# EXERCISE INPUTS:
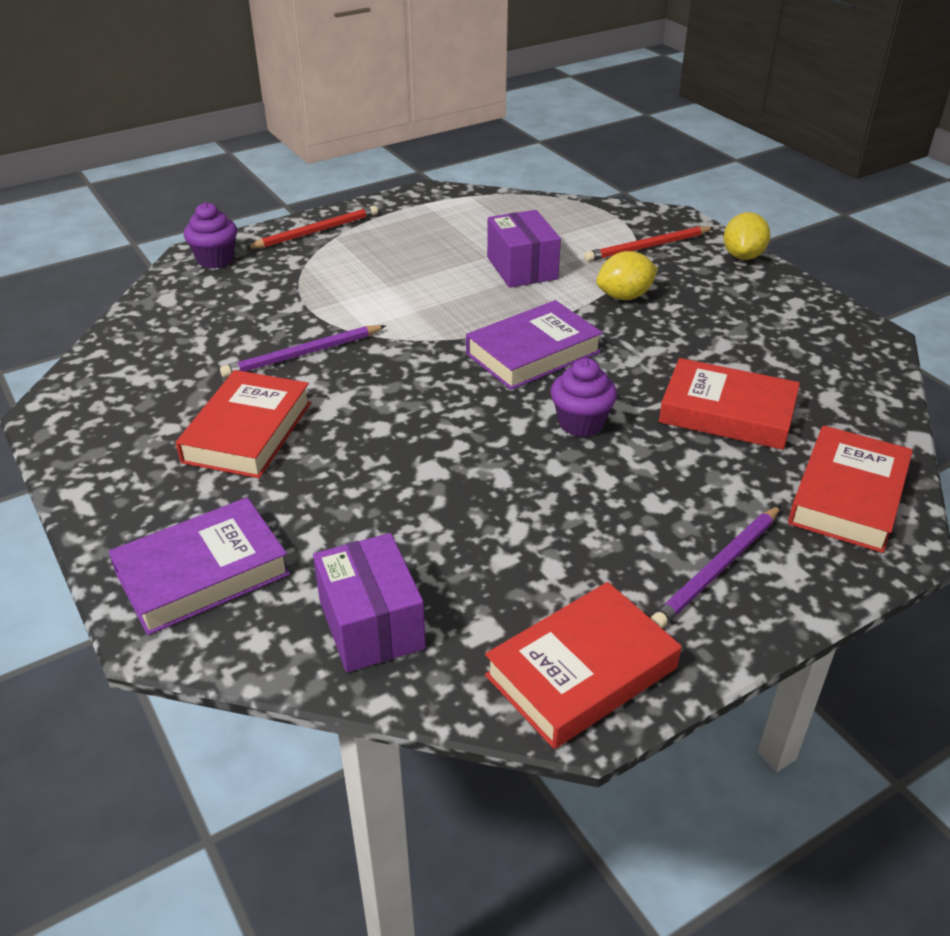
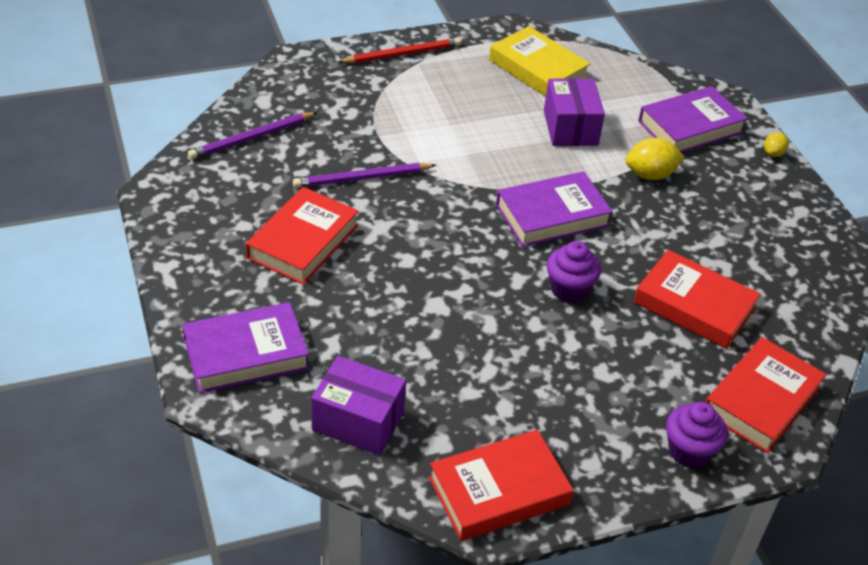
camera: 10 degrees right, 5 degrees up
(215, 259) = (311, 68): purple cupcake -> purple cupcake (689, 451)
(371, 624) = (358, 421): purple box -> purple box turned 60 degrees counterclockwise
(467, 222) = (537, 69): none -> yellow book
(647, 247) = (690, 127): red pencil -> purple book
(717, 569) = (630, 437): purple pencil -> purple pencil (252, 138)
(743, 256) = (773, 153): yellow lemon -> yellow lemon, size x0.58

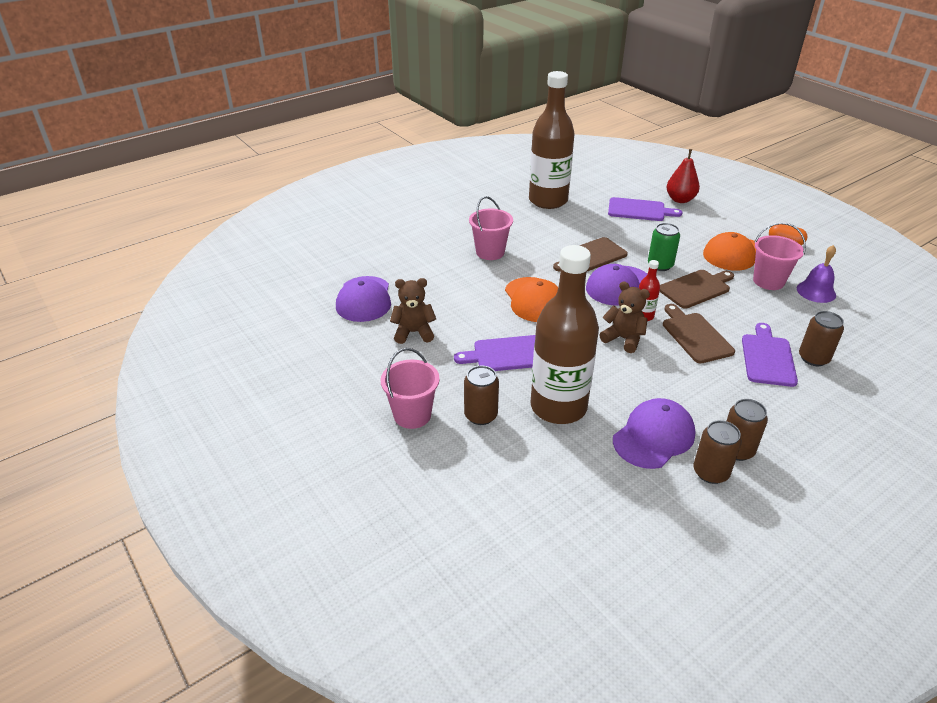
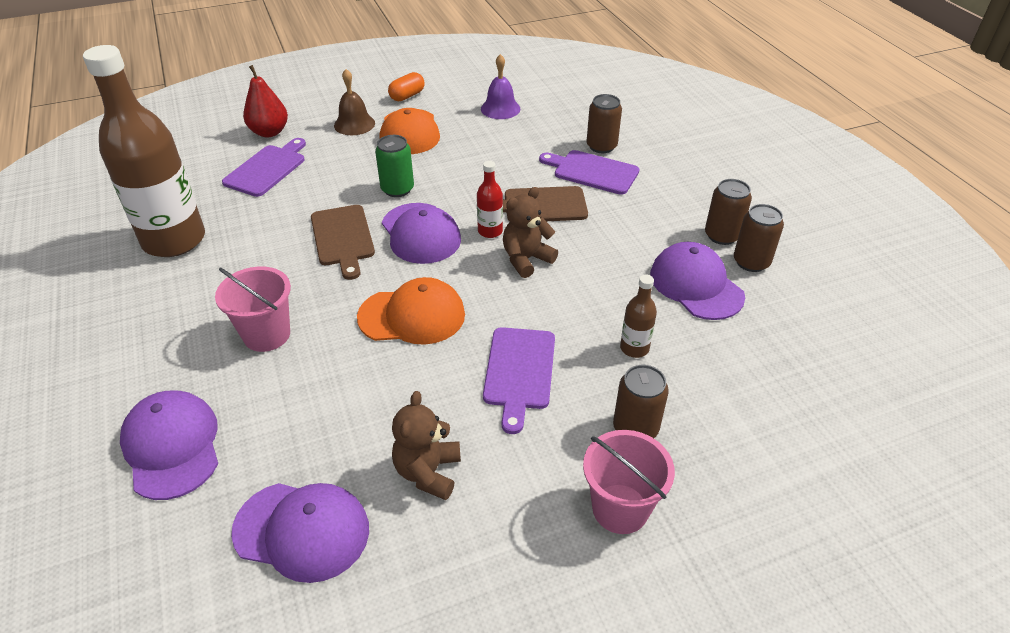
camera: 75 degrees left, 5 degrees up
(401, 247) = (172, 446): none -> purple cap
(558, 407) = (634, 348): brown bottle -> brown bottle, size x0.41
(696, 288) = (457, 178): brown cutting board -> none
(722, 229) = (354, 124): none -> brown bell
(768, 281) = (469, 129): pink bucket -> none

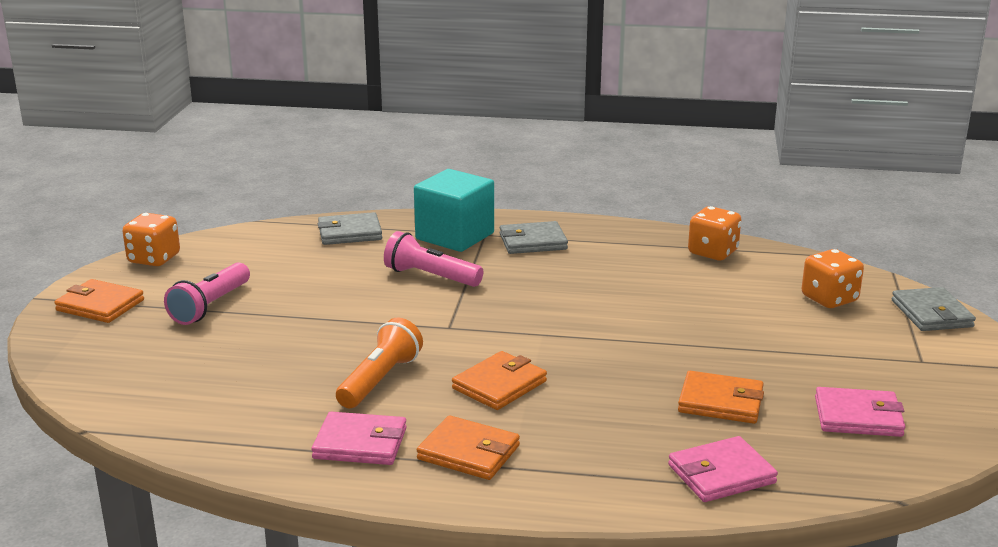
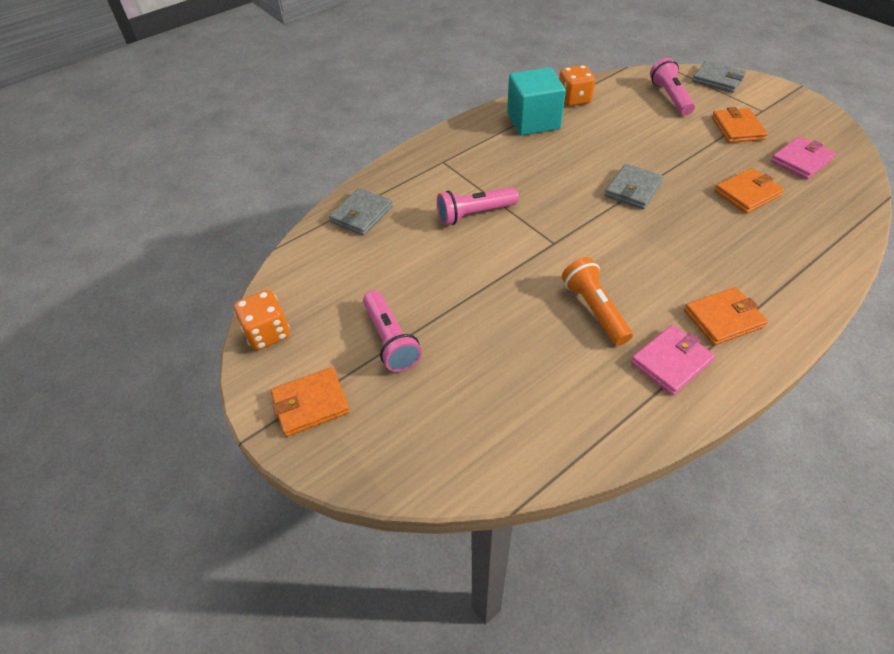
camera: 45 degrees left, 25 degrees up
(455, 236) = (429, 174): turquoise cube -> turquoise cube (533, 121)
(499, 385) = (651, 262): orange wallet -> orange wallet (737, 128)
(533, 242) = (478, 150): grey wallet -> grey wallet (633, 189)
(721, 474) = (824, 236): pink wallet -> none
(829, 299) = (670, 97): orange dice -> pink flashlight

# EXERCISE INSTRUCTIONS:
Everything from the line with "(696, 288) = (457, 178): brown" through the final line of the records above should be written out exactly, minus the pictures.

# YOUR RESPONSE:
(696, 288) = (457, 178): brown cutting board -> none
(722, 229) = (354, 124): none -> brown bell
(768, 281) = (469, 129): pink bucket -> none

camera: 45 degrees left, 25 degrees up
(455, 236) = (429, 174): turquoise cube -> turquoise cube (533, 121)
(499, 385) = (651, 262): orange wallet -> orange wallet (737, 128)
(533, 242) = (478, 150): grey wallet -> grey wallet (633, 189)
(721, 474) = (824, 236): pink wallet -> none
(829, 299) = (670, 97): orange dice -> pink flashlight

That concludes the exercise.